- [Working data]:
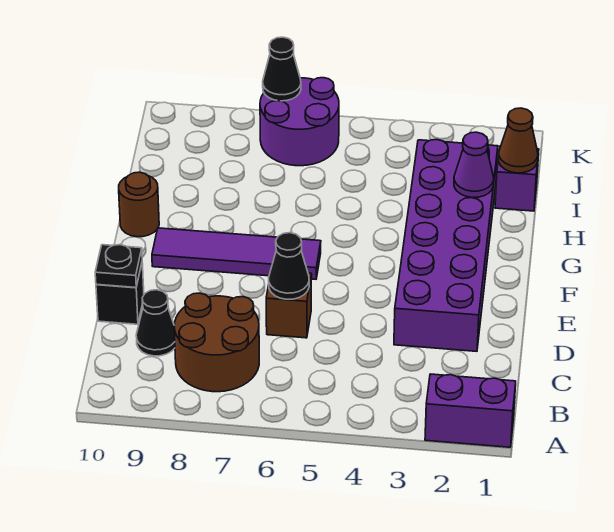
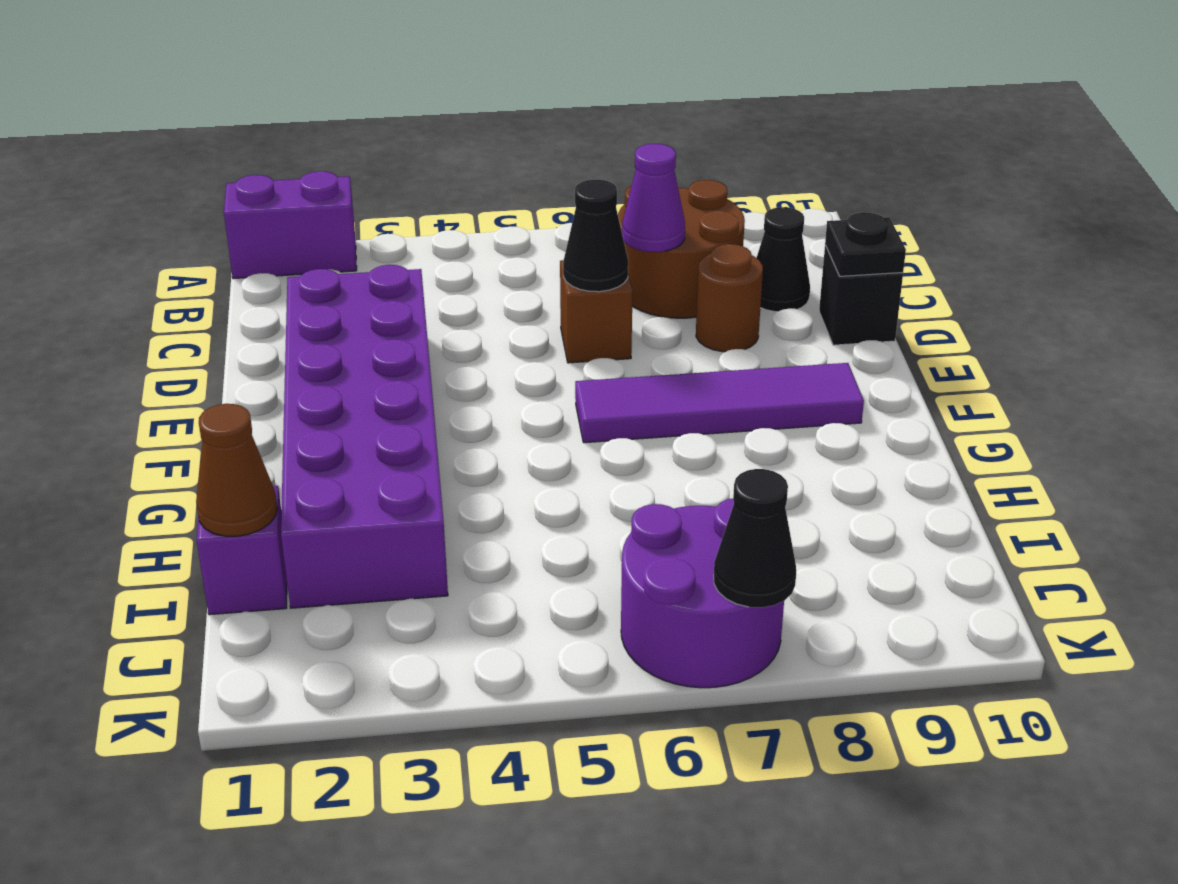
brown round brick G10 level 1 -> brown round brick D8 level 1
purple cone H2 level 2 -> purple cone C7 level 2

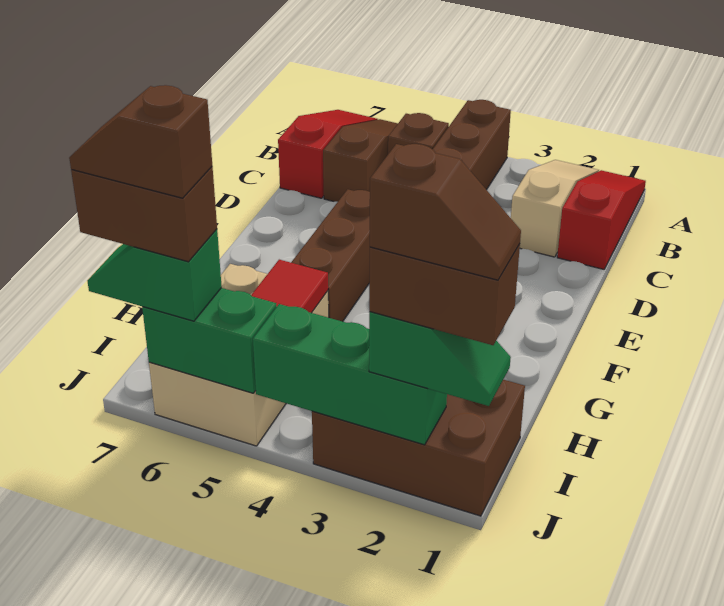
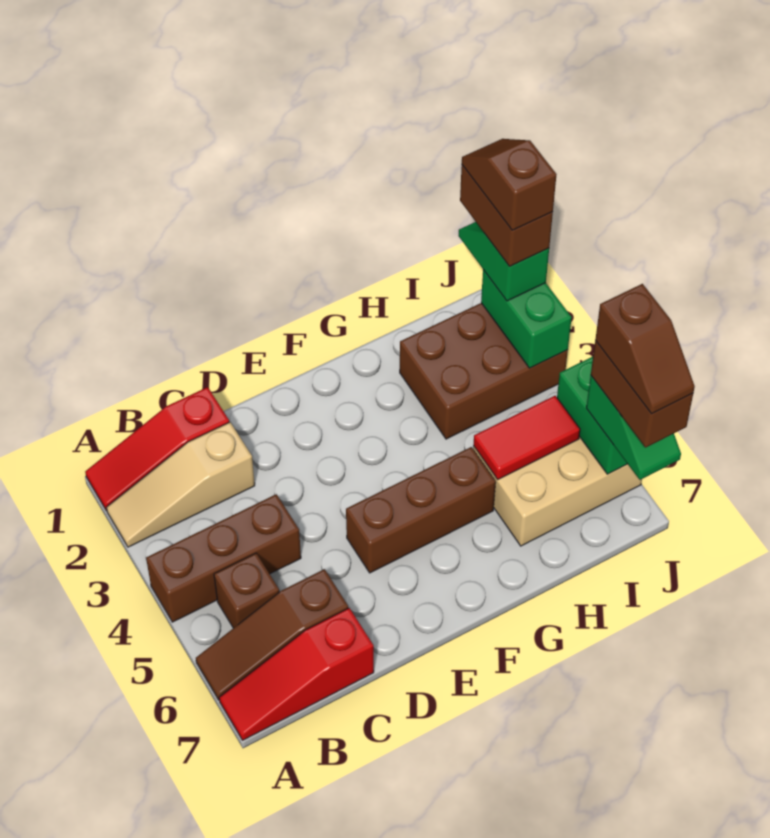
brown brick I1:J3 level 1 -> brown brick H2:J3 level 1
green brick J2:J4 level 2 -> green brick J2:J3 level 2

--

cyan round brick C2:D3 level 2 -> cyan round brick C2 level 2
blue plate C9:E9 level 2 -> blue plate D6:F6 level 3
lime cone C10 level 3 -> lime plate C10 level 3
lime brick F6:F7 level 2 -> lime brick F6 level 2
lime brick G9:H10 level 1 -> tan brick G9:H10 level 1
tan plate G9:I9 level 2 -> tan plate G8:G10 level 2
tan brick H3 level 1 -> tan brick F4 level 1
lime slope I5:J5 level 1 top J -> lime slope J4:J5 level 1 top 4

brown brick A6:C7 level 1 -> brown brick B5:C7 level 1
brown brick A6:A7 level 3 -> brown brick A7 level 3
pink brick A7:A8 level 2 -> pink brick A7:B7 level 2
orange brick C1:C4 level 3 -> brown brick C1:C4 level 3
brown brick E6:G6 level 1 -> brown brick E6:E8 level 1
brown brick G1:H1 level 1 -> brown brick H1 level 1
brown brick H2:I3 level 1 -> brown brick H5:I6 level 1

...

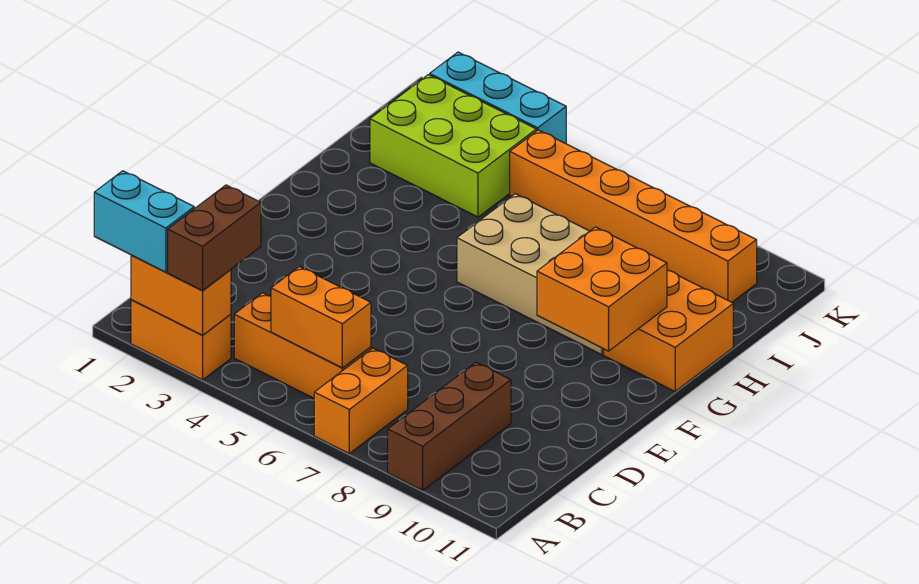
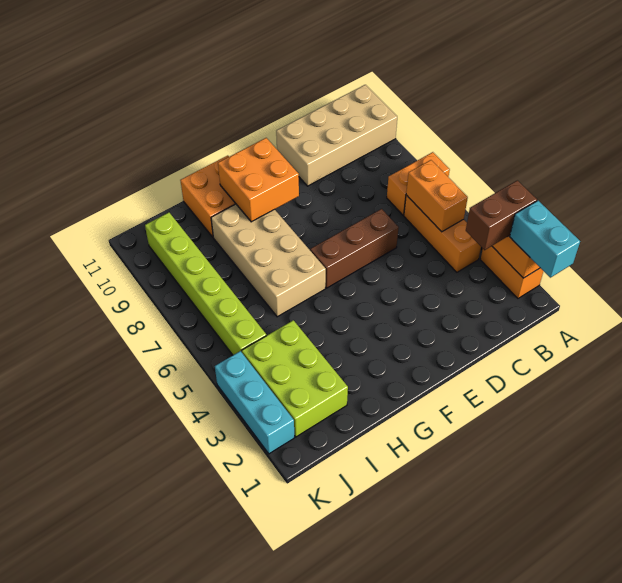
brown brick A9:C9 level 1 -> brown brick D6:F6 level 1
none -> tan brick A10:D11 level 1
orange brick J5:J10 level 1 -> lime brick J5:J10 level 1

- [Task to carry out]: Go through the entries above and count the lines containing "plate". Give the number only.

- [Response area]: 3